── Source material

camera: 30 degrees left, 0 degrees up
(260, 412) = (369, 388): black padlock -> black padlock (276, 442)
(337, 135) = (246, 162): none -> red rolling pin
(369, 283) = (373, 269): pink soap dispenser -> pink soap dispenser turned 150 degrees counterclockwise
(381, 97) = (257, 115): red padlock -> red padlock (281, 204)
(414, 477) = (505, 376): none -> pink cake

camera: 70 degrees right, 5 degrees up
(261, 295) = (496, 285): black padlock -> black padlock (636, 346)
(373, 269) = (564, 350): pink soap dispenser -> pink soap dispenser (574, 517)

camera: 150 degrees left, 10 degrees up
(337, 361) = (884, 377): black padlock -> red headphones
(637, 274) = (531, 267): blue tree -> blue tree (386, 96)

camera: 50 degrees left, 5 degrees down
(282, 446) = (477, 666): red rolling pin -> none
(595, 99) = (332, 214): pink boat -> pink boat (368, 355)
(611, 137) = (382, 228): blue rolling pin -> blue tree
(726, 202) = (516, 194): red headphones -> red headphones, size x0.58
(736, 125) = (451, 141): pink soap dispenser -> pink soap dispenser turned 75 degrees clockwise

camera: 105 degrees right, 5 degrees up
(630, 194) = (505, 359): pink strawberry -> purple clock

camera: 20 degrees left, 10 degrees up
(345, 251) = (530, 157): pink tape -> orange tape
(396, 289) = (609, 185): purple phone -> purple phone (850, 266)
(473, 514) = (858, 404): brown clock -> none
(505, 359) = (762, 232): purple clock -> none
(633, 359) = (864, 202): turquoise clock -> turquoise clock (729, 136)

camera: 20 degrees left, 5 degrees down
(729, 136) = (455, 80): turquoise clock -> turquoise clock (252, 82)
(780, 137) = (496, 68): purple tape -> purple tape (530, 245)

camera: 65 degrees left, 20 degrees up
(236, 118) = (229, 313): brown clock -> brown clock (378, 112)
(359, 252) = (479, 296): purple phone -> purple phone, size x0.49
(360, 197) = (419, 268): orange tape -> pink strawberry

────

Task directions: Above are the records; copy exactly the lines from the line with "(473, 514) = (858, 404): brown clock -> none" through the line with "camera: 65 degrees left, 20 degrees up", both included.

Solution for this exercise:
(473, 514) = (858, 404): brown clock -> none
(505, 359) = (762, 232): purple clock -> none
(633, 359) = (864, 202): turquoise clock -> turquoise clock (729, 136)

camera: 20 degrees left, 5 degrees down
(729, 136) = (455, 80): turquoise clock -> turquoise clock (252, 82)
(780, 137) = (496, 68): purple tape -> purple tape (530, 245)

camera: 65 degrees left, 20 degrees up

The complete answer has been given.